Start of Available data

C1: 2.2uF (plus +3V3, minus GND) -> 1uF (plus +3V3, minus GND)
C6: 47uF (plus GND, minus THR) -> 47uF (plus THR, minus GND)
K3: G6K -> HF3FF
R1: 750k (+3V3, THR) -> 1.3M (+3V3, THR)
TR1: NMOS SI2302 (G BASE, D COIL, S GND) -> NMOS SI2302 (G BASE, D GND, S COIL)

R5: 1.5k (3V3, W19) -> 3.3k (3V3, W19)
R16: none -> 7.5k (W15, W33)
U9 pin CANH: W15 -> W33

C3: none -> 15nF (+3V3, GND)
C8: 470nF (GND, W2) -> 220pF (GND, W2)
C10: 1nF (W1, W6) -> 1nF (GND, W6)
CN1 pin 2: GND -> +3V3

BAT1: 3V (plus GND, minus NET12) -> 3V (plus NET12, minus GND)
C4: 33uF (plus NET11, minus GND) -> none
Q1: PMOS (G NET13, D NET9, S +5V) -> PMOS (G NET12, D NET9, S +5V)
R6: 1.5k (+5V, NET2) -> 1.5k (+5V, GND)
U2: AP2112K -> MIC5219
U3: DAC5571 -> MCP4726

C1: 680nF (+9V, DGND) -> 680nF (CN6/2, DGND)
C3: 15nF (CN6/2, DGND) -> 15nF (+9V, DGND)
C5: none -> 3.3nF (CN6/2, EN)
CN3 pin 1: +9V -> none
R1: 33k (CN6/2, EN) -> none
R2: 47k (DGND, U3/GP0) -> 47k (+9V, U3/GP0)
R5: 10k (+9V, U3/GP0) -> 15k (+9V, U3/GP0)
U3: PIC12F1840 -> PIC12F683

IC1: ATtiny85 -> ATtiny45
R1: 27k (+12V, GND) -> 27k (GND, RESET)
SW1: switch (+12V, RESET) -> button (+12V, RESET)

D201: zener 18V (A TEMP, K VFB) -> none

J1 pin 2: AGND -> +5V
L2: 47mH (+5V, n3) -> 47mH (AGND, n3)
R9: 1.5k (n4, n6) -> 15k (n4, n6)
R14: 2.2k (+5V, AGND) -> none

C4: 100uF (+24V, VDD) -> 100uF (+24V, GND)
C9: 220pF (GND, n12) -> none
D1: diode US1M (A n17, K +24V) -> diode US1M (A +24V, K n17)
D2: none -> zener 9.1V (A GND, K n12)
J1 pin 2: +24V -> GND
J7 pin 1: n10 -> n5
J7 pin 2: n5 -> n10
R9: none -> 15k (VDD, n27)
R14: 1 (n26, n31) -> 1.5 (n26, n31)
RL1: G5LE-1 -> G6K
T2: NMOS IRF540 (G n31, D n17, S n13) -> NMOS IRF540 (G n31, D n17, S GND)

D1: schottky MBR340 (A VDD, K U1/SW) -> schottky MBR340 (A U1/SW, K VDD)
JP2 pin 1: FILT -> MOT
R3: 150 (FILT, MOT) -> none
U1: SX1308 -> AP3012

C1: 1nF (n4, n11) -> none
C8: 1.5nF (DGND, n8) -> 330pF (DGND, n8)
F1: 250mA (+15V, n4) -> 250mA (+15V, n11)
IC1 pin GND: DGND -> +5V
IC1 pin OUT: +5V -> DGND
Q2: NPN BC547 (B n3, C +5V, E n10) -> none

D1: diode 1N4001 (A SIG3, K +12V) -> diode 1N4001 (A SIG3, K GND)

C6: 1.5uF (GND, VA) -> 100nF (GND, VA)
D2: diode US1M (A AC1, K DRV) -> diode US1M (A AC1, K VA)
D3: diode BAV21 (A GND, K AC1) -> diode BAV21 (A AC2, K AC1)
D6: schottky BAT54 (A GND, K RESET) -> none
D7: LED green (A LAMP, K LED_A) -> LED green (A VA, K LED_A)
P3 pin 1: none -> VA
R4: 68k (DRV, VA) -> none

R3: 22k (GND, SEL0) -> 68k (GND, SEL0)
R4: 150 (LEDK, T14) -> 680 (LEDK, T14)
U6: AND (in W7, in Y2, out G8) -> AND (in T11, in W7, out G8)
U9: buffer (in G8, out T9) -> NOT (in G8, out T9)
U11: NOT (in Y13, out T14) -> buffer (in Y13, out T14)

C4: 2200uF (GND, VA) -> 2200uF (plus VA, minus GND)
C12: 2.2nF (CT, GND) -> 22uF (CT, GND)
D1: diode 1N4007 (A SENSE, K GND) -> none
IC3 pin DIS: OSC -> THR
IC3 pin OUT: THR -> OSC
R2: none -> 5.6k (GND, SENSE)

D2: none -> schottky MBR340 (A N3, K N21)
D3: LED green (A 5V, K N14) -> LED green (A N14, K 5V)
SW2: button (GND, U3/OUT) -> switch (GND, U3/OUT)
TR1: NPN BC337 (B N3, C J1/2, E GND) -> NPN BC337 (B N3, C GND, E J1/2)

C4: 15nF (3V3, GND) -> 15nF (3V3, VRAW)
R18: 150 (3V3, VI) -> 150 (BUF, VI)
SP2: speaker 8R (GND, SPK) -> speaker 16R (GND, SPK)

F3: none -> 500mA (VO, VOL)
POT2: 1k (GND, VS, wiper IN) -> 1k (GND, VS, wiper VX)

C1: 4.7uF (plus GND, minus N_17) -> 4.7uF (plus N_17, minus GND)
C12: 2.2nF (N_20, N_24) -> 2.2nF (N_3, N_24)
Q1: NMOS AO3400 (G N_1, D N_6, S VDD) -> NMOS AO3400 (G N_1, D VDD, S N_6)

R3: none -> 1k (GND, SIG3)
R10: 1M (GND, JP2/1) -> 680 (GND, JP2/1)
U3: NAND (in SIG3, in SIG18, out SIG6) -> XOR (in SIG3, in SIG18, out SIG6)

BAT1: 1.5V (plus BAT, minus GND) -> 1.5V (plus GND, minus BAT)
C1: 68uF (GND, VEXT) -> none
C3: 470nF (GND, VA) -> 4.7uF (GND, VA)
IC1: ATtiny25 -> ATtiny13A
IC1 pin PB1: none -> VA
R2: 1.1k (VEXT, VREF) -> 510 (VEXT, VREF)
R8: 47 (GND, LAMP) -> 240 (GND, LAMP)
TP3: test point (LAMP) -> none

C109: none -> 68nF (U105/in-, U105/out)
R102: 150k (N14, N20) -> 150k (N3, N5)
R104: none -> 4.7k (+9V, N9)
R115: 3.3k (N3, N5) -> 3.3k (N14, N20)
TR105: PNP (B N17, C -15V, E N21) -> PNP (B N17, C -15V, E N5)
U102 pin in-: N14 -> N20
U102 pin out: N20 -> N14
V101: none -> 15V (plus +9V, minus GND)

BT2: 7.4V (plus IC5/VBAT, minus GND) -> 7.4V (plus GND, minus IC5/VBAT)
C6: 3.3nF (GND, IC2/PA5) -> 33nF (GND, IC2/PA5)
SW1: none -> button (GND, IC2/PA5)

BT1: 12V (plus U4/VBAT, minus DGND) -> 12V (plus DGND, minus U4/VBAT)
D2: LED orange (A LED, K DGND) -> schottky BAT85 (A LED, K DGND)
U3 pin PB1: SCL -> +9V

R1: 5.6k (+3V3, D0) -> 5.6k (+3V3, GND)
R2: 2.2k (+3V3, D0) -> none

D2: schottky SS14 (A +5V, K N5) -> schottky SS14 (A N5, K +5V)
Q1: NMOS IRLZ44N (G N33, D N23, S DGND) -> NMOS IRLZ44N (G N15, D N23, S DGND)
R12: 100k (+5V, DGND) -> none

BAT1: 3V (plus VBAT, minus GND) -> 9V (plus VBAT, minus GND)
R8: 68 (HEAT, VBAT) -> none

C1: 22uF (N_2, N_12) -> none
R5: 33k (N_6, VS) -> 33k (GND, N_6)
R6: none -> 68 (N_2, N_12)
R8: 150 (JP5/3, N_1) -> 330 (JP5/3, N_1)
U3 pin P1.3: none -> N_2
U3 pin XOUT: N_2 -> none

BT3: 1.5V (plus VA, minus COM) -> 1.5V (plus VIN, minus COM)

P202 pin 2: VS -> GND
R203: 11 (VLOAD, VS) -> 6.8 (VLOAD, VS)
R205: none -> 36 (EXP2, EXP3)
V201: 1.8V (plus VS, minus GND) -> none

End of Available data

- Work to be completed: Using the data above, print exactly the lines from the line that contains "C6: 1.5uF (GND, VA) -> 100nF (GND, VA)" through the line that contains "POT2: 1k (GND, VS, wiper", with both included.

- Response below:
C6: 1.5uF (GND, VA) -> 100nF (GND, VA)
D2: diode US1M (A AC1, K DRV) -> diode US1M (A AC1, K VA)
D3: diode BAV21 (A GND, K AC1) -> diode BAV21 (A AC2, K AC1)
D6: schottky BAT54 (A GND, K RESET) -> none
D7: LED green (A LAMP, K LED_A) -> LED green (A VA, K LED_A)
P3 pin 1: none -> VA
R4: 68k (DRV, VA) -> none

R3: 22k (GND, SEL0) -> 68k (GND, SEL0)
R4: 150 (LEDK, T14) -> 680 (LEDK, T14)
U6: AND (in W7, in Y2, out G8) -> AND (in T11, in W7, out G8)
U9: buffer (in G8, out T9) -> NOT (in G8, out T9)
U11: NOT (in Y13, out T14) -> buffer (in Y13, out T14)

C4: 2200uF (GND, VA) -> 2200uF (plus VA, minus GND)
C12: 2.2nF (CT, GND) -> 22uF (CT, GND)
D1: diode 1N4007 (A SENSE, K GND) -> none
IC3 pin DIS: OSC -> THR
IC3 pin OUT: THR -> OSC
R2: none -> 5.6k (GND, SENSE)

D2: none -> schottky MBR340 (A N3, K N21)
D3: LED green (A 5V, K N14) -> LED green (A N14, K 5V)
SW2: button (GND, U3/OUT) -> switch (GND, U3/OUT)
TR1: NPN BC337 (B N3, C J1/2, E GND) -> NPN BC337 (B N3, C GND, E J1/2)

C4: 15nF (3V3, GND) -> 15nF (3V3, VRAW)
R18: 150 (3V3, VI) -> 150 (BUF, VI)
SP2: speaker 8R (GND, SPK) -> speaker 16R (GND, SPK)

F3: none -> 500mA (VO, VOL)
POT2: 1k (GND, VS, wiper IN) -> 1k (GND, VS, wiper VX)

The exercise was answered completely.